» Your objective
Please return all lines of the data below containing the string "tower".

» Source records
[Start of Attachment]

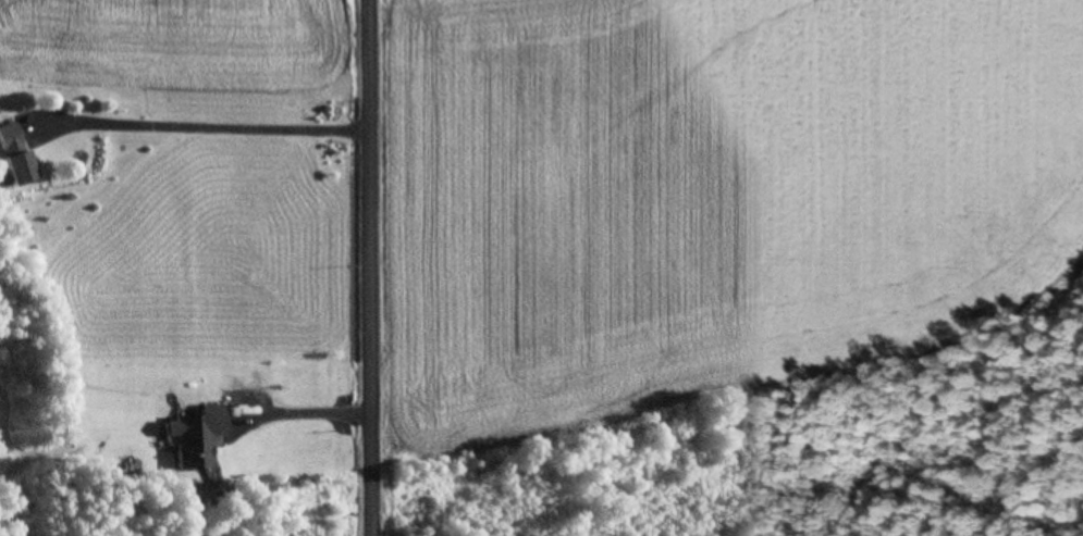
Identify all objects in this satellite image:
road: (202, 125)
building: (19, 168)
road: (370, 267)
road: (306, 410)

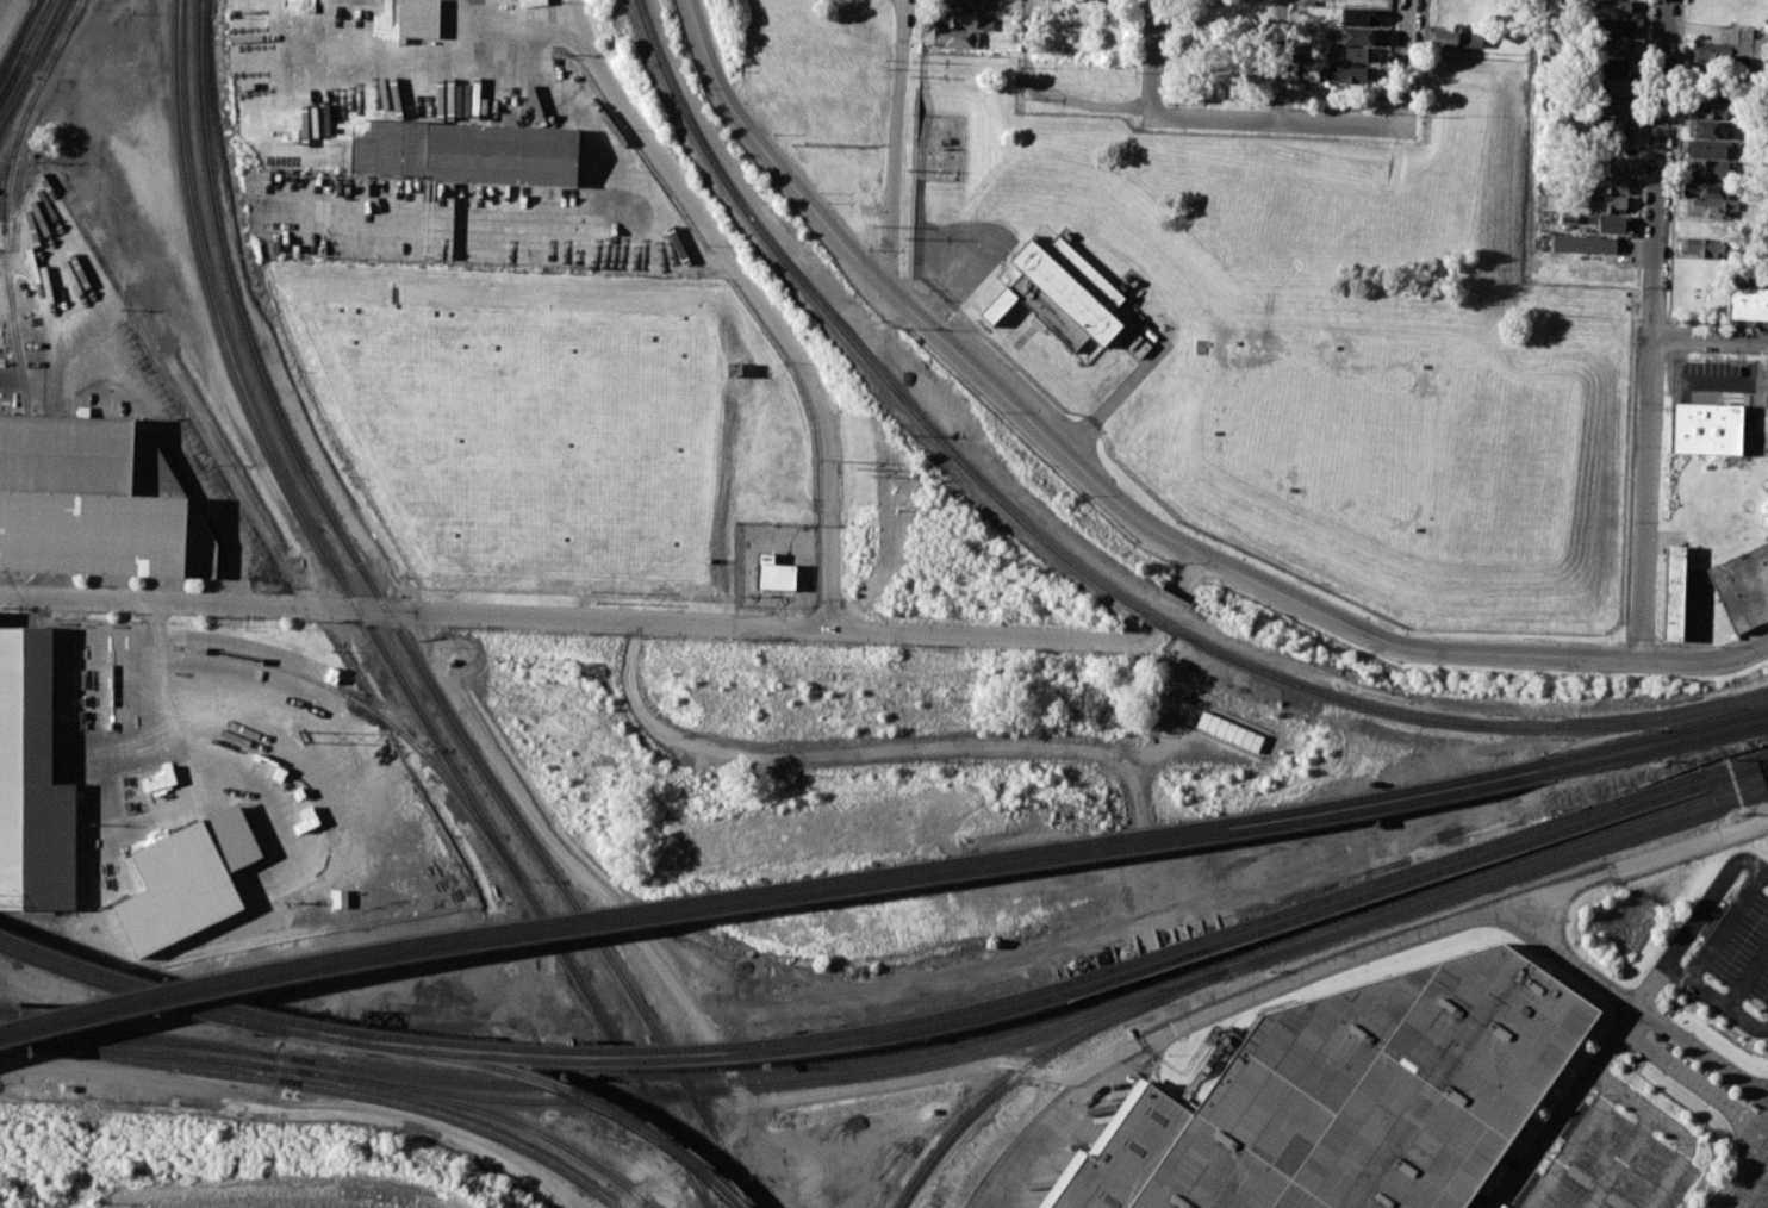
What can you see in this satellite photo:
building: (531, 2)
building: (963, 3)
building: (292, 4)
building: (1613, 6)
road: (499, 12)
road: (8, 16)
building: (1357, 16)
building: (419, 18)
building: (956, 18)
building: (1614, 26)
railway: (19, 33)
railway: (34, 33)
building: (1359, 35)
building: (1742, 35)
railway: (19, 37)
building: (1013, 37)
building: (1455, 37)
building: (956, 38)
building: (1614, 47)
building: (1351, 53)
building: (1708, 54)
railway: (23, 57)
road: (1156, 58)
road: (429, 60)
road: (1280, 60)
railway: (33, 61)
road: (1406, 63)
building: (1611, 66)
street lamp: (727, 70)
building: (1348, 74)
railway: (8, 82)
railway: (8, 84)
building: (1613, 85)
road: (1071, 99)
building: (1615, 105)
building: (1713, 105)
road: (1275, 121)
building: (1615, 126)
building: (1703, 129)
street lamp: (770, 132)
road: (604, 134)
road: (1530, 141)
power tower: (797, 142)
road: (899, 145)
building: (389, 146)
building: (1709, 149)
building: (502, 154)
road: (768, 158)
building: (1611, 164)
building: (1714, 168)
building: (1609, 184)
building: (1703, 189)
railway: (6, 200)
street lamp: (826, 201)
building: (1609, 204)
building: (1709, 209)
building: (1613, 224)
building: (1583, 244)
building: (1701, 246)
street lamp: (866, 247)
building: (1063, 291)
road: (756, 297)
building: (1747, 301)
railway: (219, 319)
railway: (244, 320)
street lamp: (899, 324)
road: (1654, 329)
road: (1710, 345)
building: (734, 368)
road: (1114, 399)
street lamp: (995, 411)
road: (159, 415)
building: (1706, 428)
road: (1042, 431)
building: (83, 456)
power tower: (858, 470)
street lamp: (1082, 493)
building: (92, 533)
building: (199, 548)
street lamp: (1173, 562)
railway: (1079, 566)
building: (774, 573)
road: (1191, 577)
street lamp: (1297, 582)
building: (1743, 587)
road: (240, 589)
building: (1674, 593)
power tower: (592, 594)
road: (154, 611)
road: (580, 620)
street lamp: (1404, 631)
street lamp: (1520, 637)
street lamp: (1627, 638)
street lamp: (1717, 645)
road: (1477, 655)
road: (153, 662)
railway: (380, 716)
building: (1229, 731)
power tower: (302, 735)
railway: (1658, 735)
railway: (1660, 748)
road: (858, 752)
building: (33, 780)
railway: (1515, 862)
railway: (1413, 869)
railway: (1517, 873)
railway: (1415, 879)
building: (187, 880)
railway: (773, 888)
building: (339, 899)
railway: (774, 899)
railway: (574, 906)
railway: (536, 907)
road: (625, 922)
road: (1726, 926)
road: (1569, 960)
road: (1747, 975)
road: (1694, 985)
road: (1263, 994)
railway: (171, 1004)
railway: (39, 1018)
road: (1623, 1018)
road: (1746, 1020)
railway: (1, 1027)
railway: (135, 1034)
railway: (10, 1039)
railway: (137, 1041)
railway: (135, 1047)
railway: (525, 1050)
road: (1700, 1050)
railway: (144, 1054)
railway: (1044, 1054)
railway: (707, 1059)
railway: (775, 1070)
road: (957, 1070)
road: (1691, 1081)
railway: (774, 1084)
railway: (562, 1086)
railway: (330, 1087)
building: (1374, 1092)
road: (296, 1102)
railway: (505, 1120)
road: (1671, 1126)
road: (1570, 1147)
building: (1123, 1155)
road: (1621, 1161)
parking lot: (1613, 1167)
street lamp: (1727, 1181)
road: (1758, 1192)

[End of Attachment]

» Result for this exercise
power tower: (797, 142)
power tower: (858, 470)
power tower: (592, 594)
power tower: (302, 735)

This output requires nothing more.